*** SOURCE DATA Section Begins ***

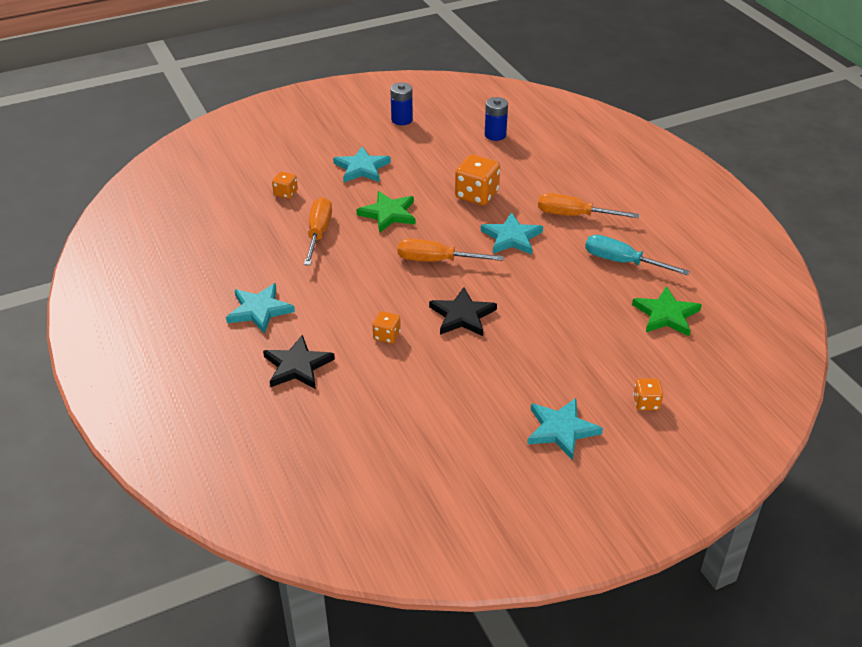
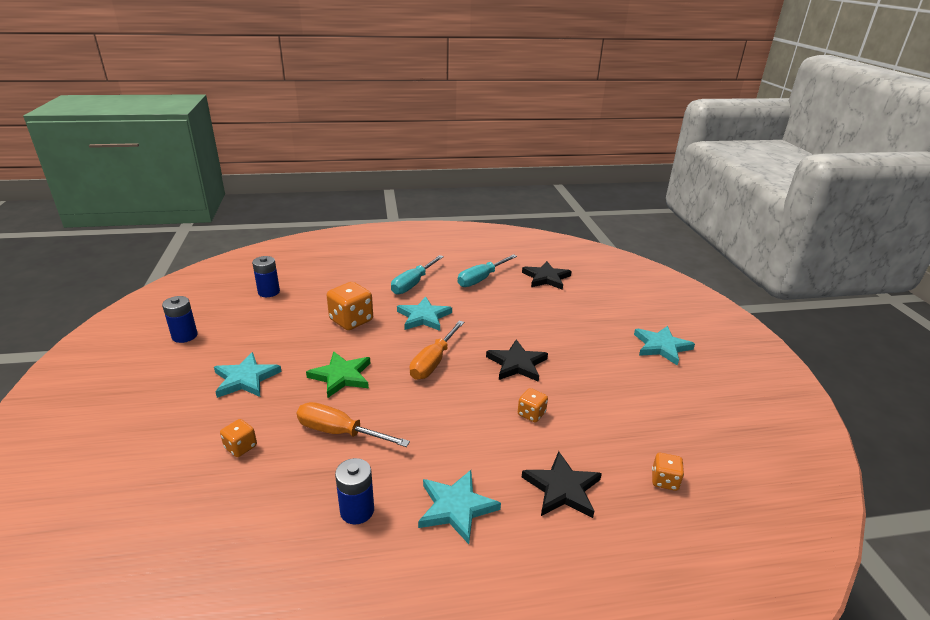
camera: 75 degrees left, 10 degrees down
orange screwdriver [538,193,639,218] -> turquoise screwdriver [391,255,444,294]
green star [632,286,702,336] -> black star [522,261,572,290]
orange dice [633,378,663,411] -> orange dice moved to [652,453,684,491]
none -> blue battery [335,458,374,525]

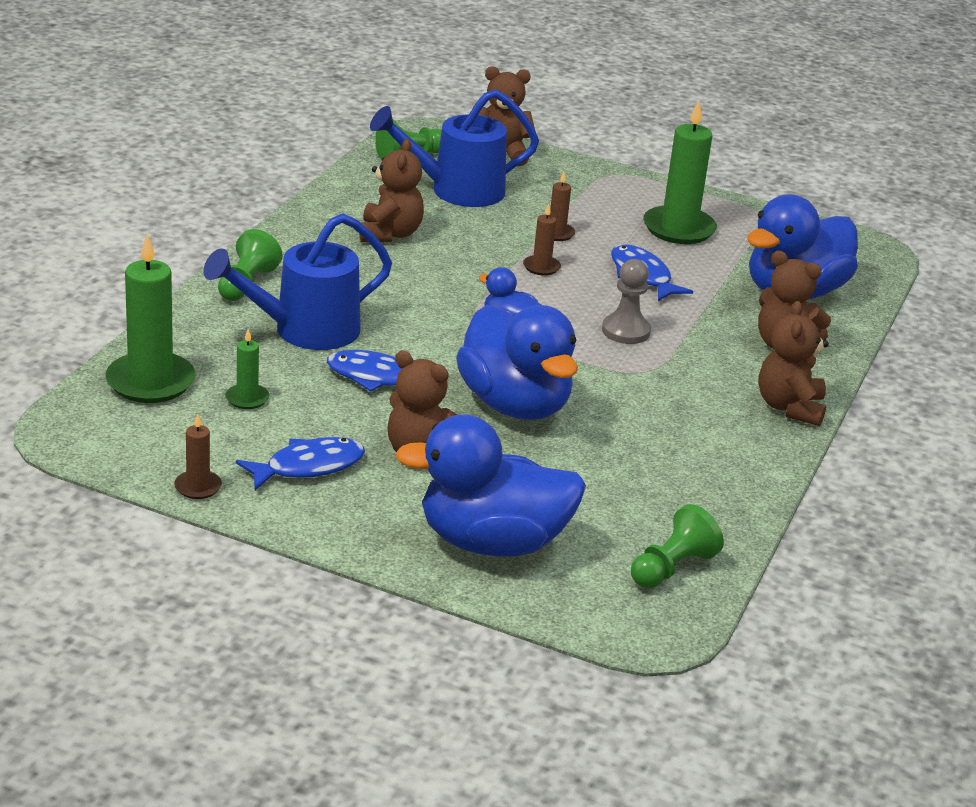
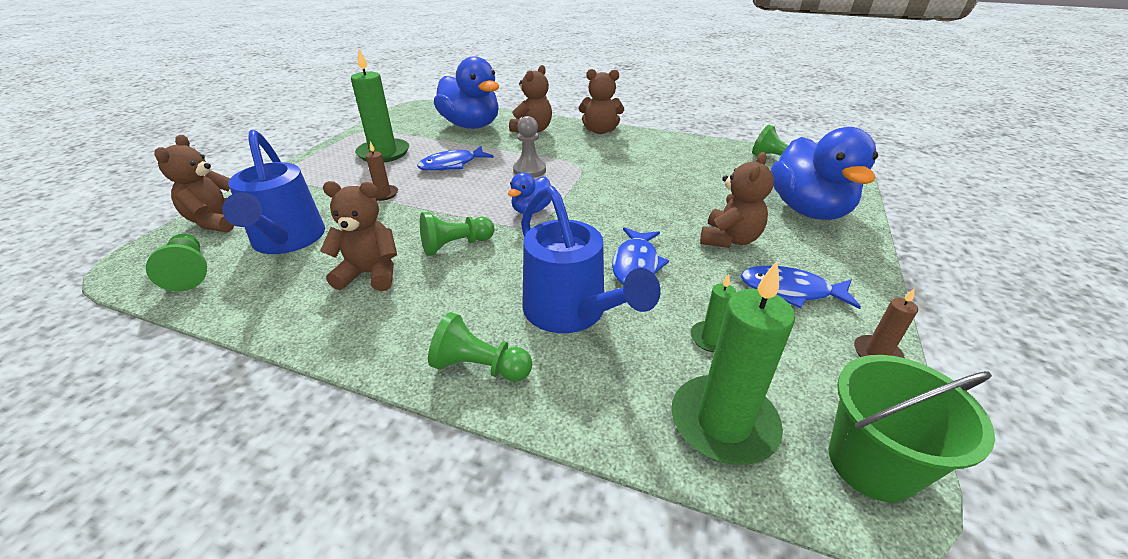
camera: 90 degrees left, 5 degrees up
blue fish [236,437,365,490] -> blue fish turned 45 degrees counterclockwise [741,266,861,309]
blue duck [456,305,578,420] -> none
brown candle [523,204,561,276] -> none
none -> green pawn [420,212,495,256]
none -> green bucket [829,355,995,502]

*** SOURCE DATA Section Ends ***

INSTRUCTIONS FOR THE TASK →
Leave out the pictures and copy exactly the lines from the one with "none -> blue battery [335,458,374,525]" through the last line of the records above.

WRITTEN RESPONSE →
none -> blue battery [335,458,374,525]

camera: 90 degrees left, 5 degrees up
blue fish [236,437,365,490] -> blue fish turned 45 degrees counterclockwise [741,266,861,309]
blue duck [456,305,578,420] -> none
brown candle [523,204,561,276] -> none
none -> green pawn [420,212,495,256]
none -> green bucket [829,355,995,502]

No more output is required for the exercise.